Records from a data source.
=== Begin Enclosure ===

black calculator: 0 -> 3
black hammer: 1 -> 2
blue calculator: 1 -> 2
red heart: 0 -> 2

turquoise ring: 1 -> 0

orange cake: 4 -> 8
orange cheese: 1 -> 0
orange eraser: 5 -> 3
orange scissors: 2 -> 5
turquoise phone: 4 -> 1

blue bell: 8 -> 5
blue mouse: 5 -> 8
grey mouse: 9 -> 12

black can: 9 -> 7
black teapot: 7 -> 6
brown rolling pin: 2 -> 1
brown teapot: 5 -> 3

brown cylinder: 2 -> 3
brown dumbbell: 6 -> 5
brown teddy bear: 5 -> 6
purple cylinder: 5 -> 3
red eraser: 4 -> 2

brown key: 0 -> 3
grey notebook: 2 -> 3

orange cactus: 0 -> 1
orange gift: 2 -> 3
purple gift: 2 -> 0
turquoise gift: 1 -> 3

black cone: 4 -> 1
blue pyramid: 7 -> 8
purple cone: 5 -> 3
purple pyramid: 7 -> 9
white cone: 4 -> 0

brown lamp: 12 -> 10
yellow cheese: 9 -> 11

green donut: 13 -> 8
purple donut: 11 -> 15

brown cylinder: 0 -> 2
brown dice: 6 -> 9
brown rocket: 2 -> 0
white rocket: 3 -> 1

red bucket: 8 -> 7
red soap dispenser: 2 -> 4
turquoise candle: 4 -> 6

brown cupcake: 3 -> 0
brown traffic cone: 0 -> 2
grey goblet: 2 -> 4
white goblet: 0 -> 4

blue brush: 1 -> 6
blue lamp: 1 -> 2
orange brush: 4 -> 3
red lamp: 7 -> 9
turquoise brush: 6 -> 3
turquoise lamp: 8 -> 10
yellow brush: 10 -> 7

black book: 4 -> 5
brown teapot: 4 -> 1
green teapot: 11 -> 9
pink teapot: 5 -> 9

=== End Enclosure ===

WHAT TO DO.
Check each line of the records for the word "cylinder" and extract those that contain it.

EXERCISE OUTPUT.
brown cylinder: 2 -> 3
purple cylinder: 5 -> 3
brown cylinder: 0 -> 2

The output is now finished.